*** Source records ***

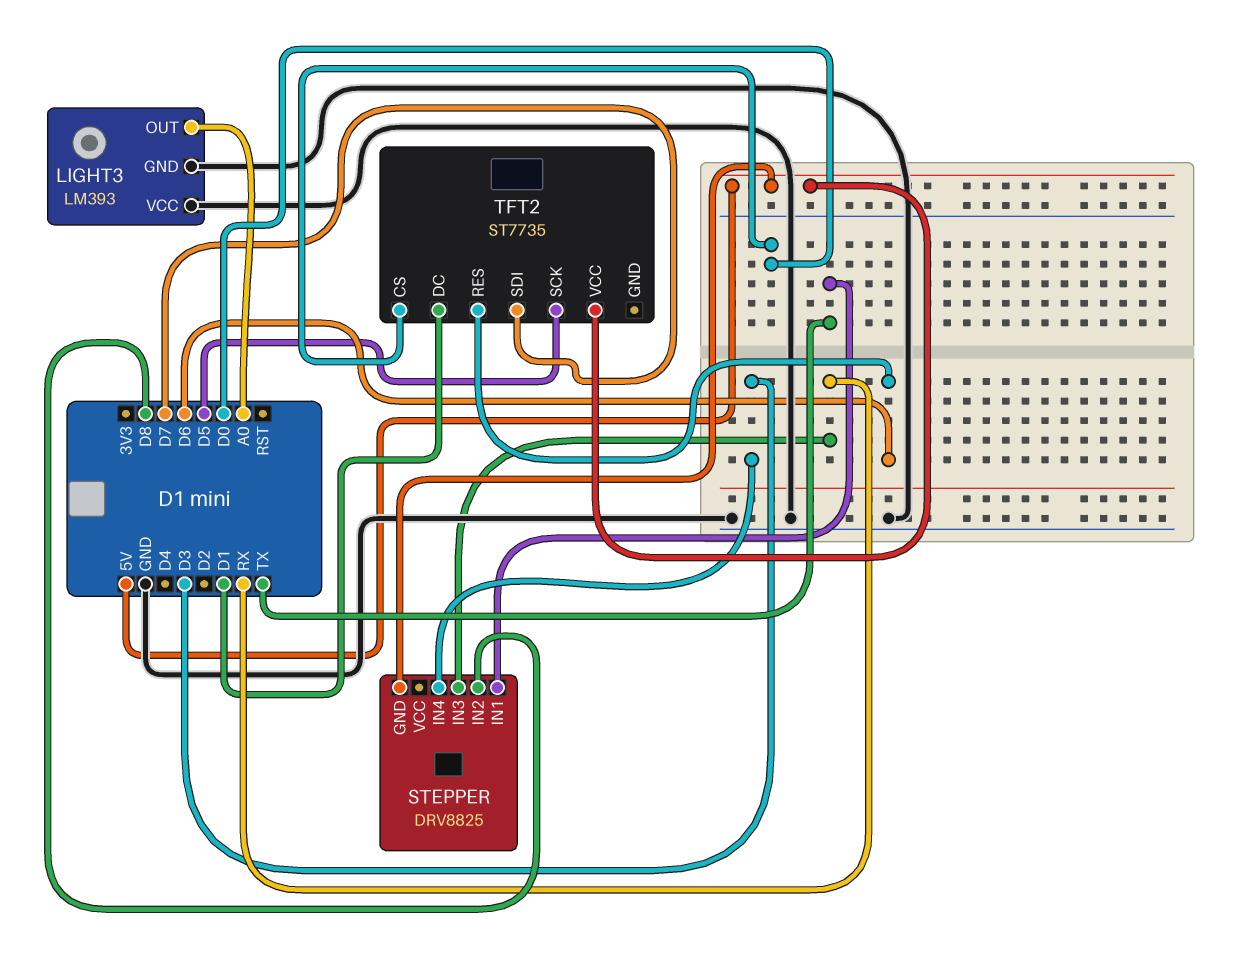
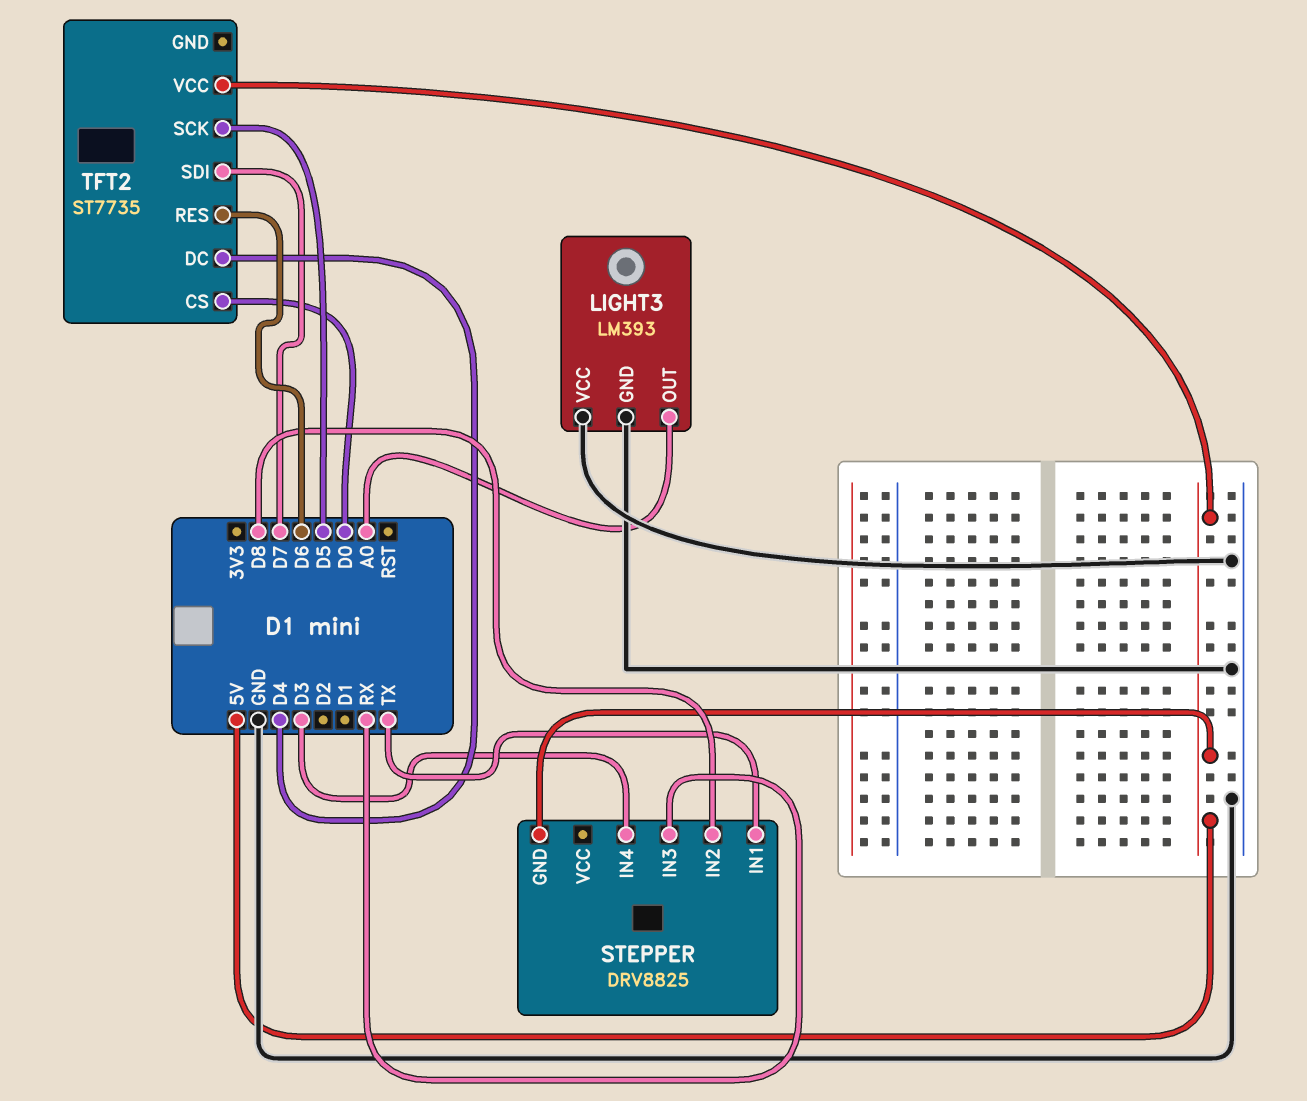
TFT2 pin DC: D1 -> D4

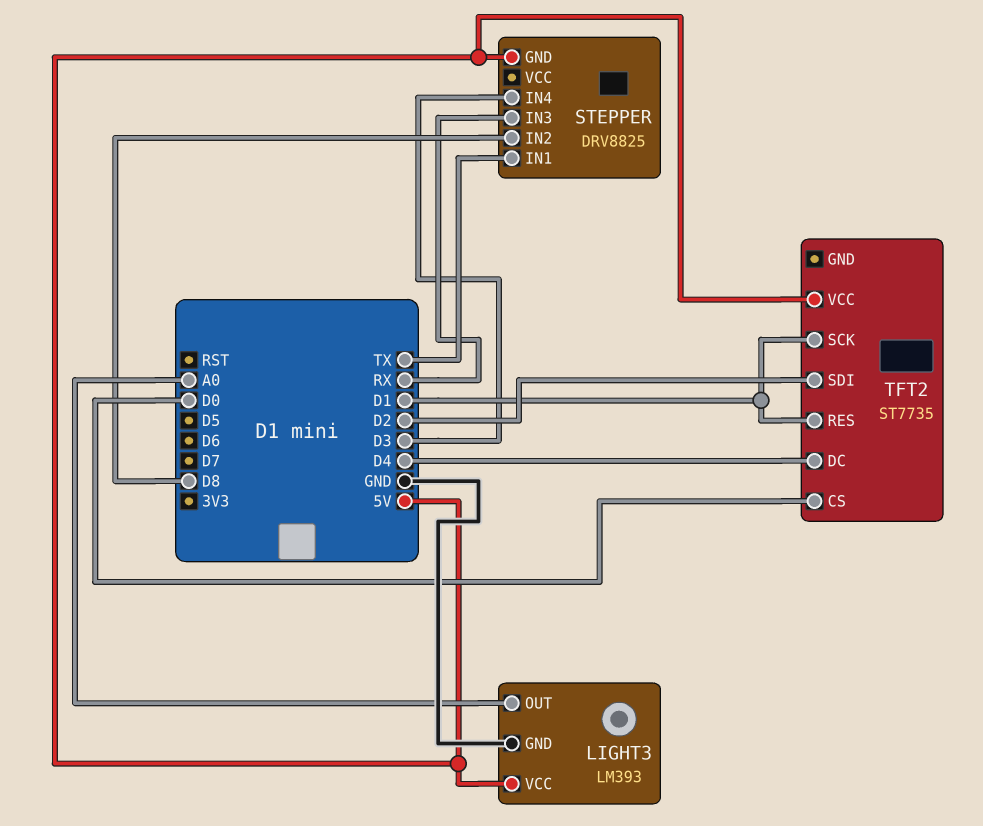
LIGHT3 pin VCC: GND -> 5V
TFT2 pin RES: D6 -> D1
TFT2 pin SCK: D5 -> D1
TFT2 pin SDI: D7 -> D2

*** End of Source records ***

- Task description
Return all the data exactly, pictures omitted.

- Response for this exercise
TFT2 pin DC: D1 -> D4

LIGHT3 pin VCC: GND -> 5V
TFT2 pin RES: D6 -> D1
TFT2 pin SCK: D5 -> D1
TFT2 pin SDI: D7 -> D2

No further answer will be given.